Task goal: In the entries below, find the line with "before: yellow_lemon" and the line with "after: yellow_fish". Return those two lines and all lines between them, exactly.

[Start of Attachment]

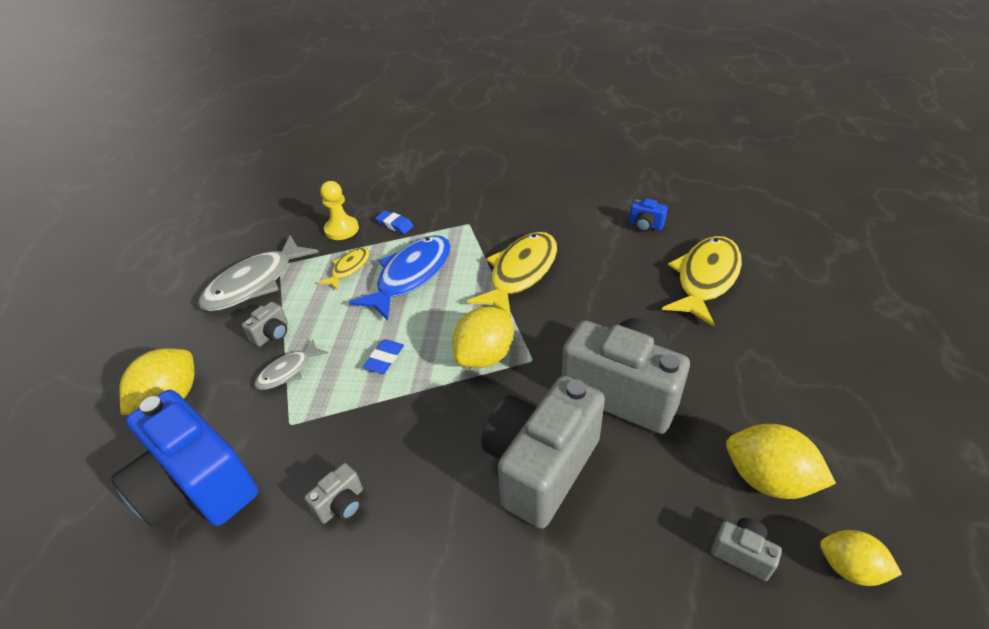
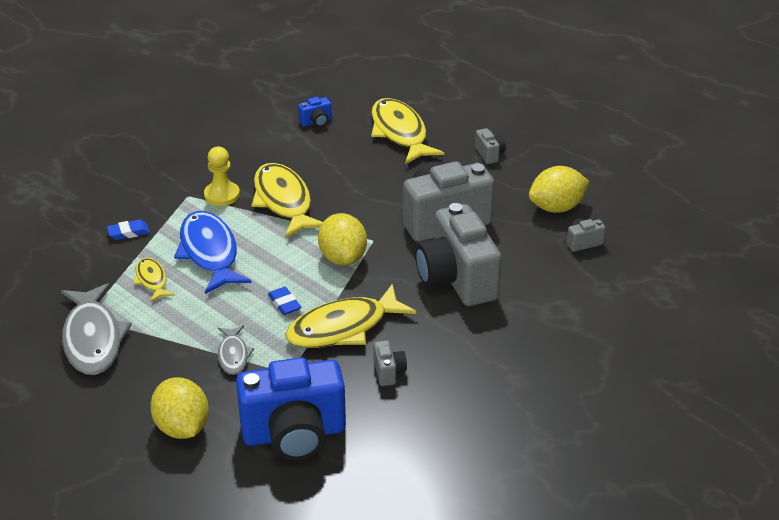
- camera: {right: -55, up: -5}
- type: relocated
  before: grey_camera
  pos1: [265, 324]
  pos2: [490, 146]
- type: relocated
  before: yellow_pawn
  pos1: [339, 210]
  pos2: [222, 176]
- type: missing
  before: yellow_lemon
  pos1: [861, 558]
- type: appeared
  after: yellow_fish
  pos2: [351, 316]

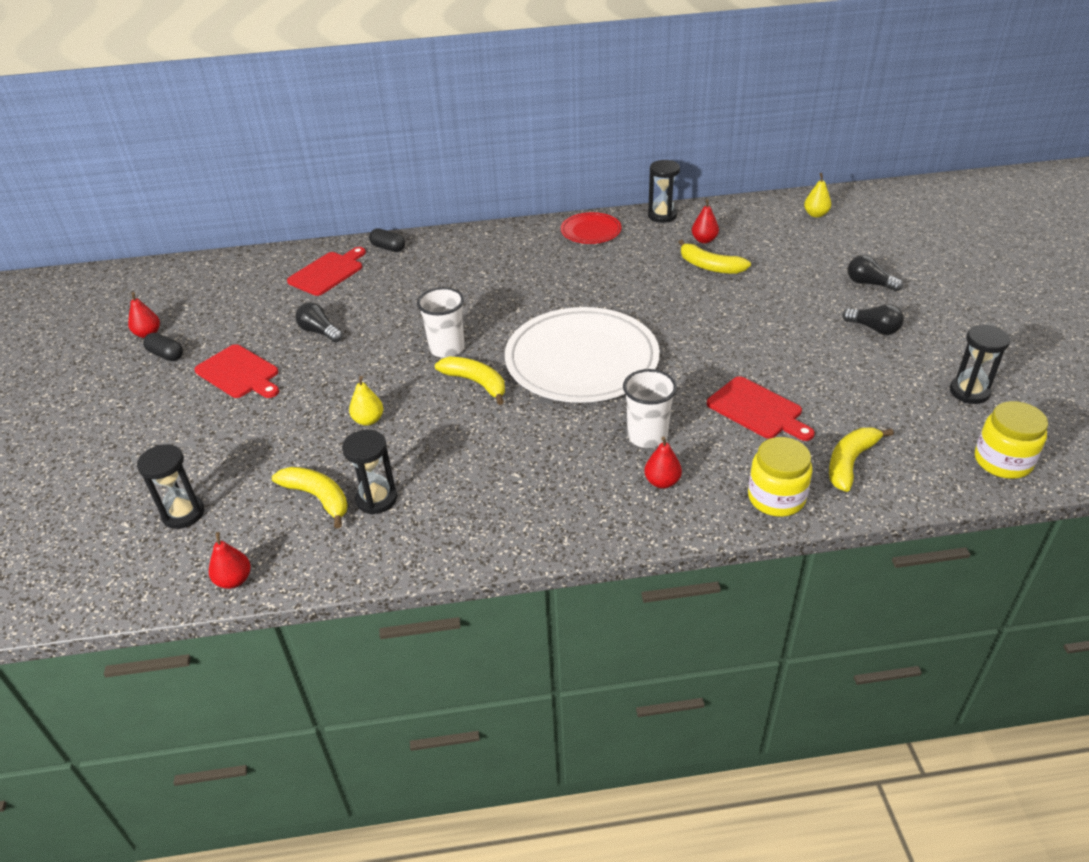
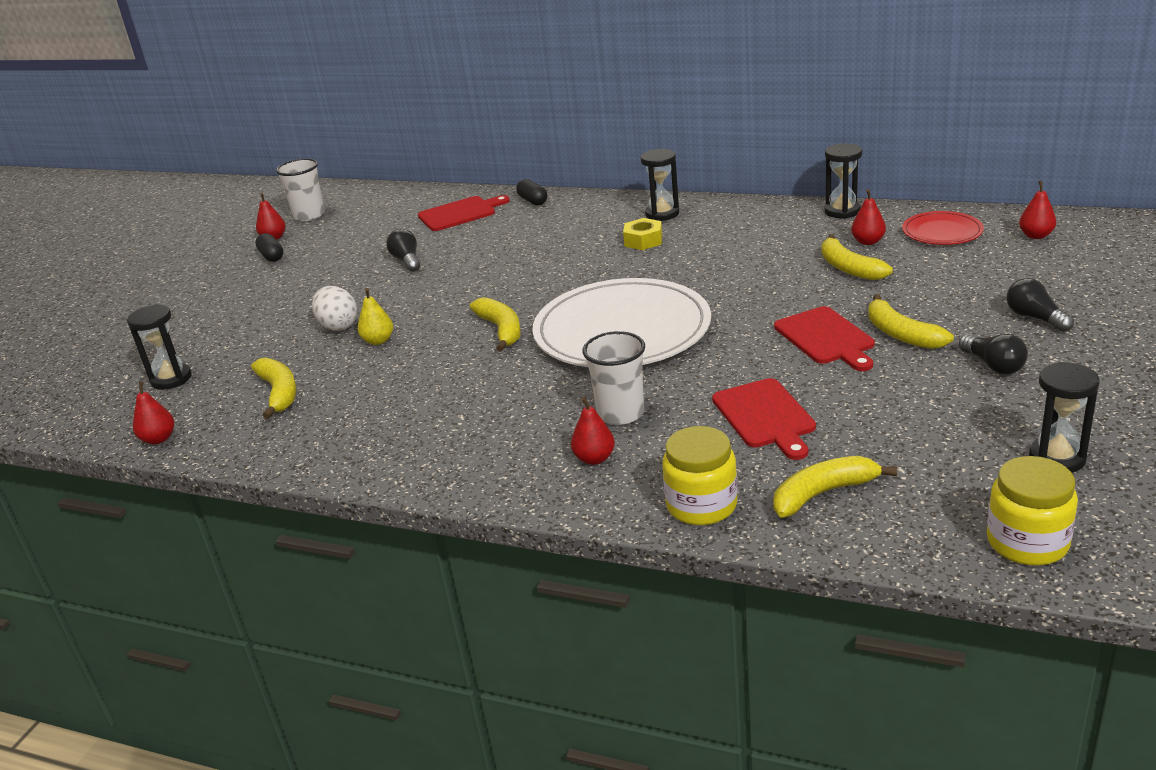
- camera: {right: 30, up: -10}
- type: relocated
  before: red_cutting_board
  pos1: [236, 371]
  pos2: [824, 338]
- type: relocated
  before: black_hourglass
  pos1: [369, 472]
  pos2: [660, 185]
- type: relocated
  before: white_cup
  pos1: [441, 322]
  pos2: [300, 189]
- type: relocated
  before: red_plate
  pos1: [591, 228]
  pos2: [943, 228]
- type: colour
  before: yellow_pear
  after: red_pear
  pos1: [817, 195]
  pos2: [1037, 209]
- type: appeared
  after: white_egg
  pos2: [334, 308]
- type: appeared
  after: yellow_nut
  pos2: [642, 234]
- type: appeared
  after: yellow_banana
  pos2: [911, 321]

[End of Attachment]
[Start of Attachment]

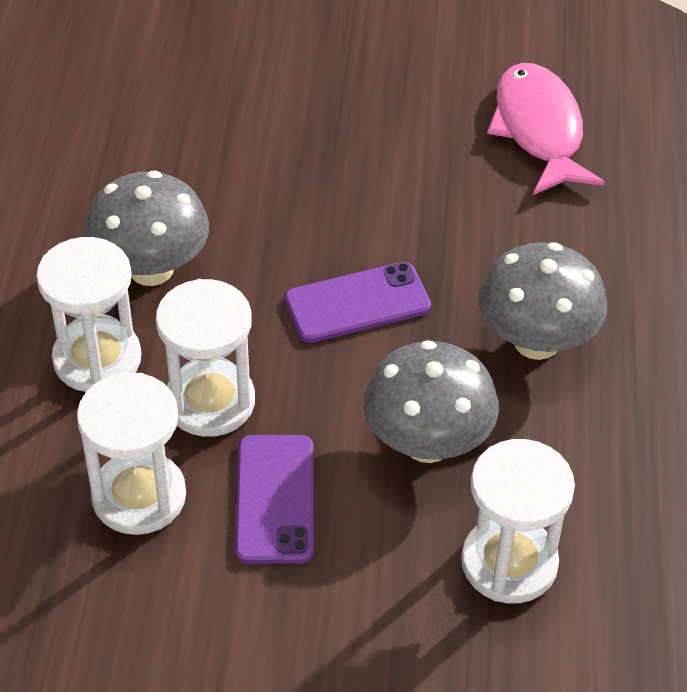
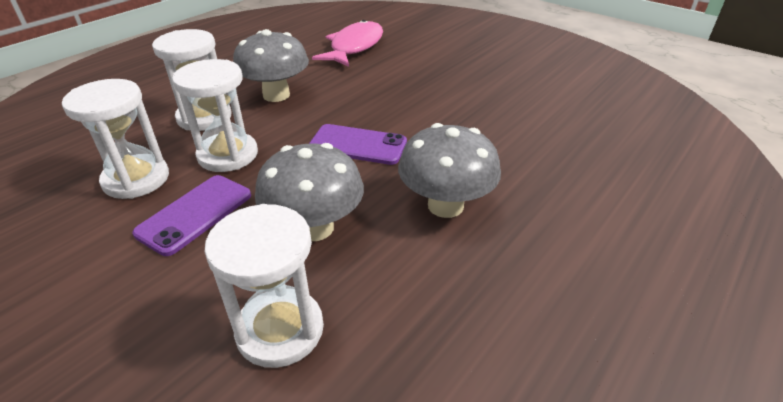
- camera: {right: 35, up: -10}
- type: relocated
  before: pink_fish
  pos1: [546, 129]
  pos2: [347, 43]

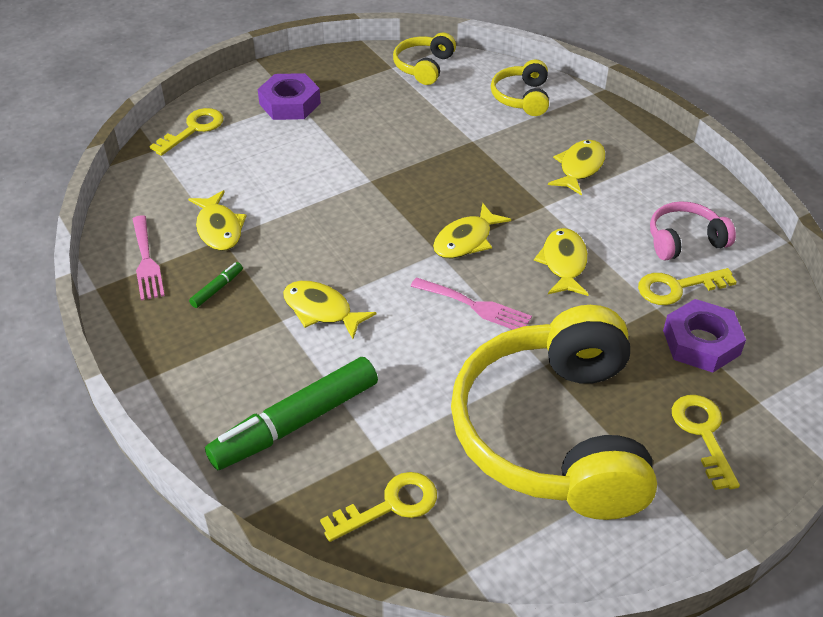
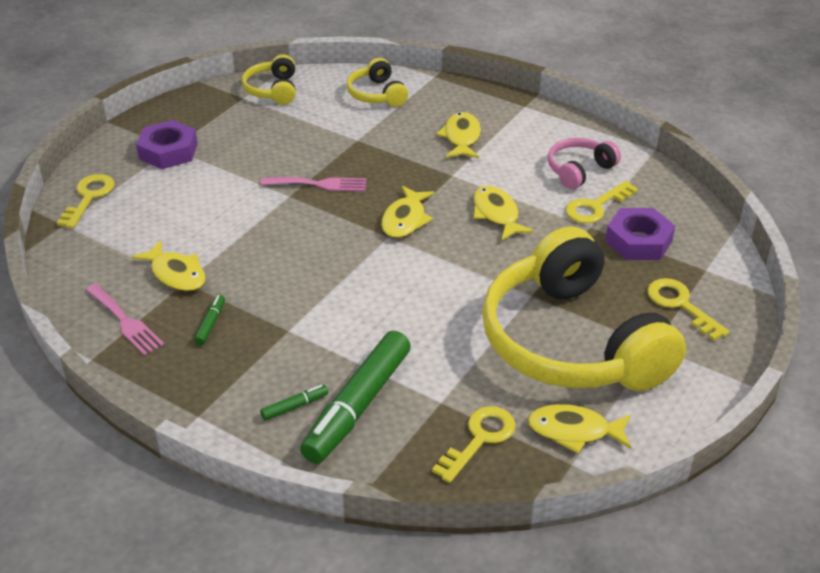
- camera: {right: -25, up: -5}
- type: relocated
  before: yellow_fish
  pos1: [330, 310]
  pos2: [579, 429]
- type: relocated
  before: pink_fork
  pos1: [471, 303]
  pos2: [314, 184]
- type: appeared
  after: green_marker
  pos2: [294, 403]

[End of Attachment]

Result of the task:
  before: yellow_lemon
  pos1: [861, 558]
- type: appeared
  after: yellow_fish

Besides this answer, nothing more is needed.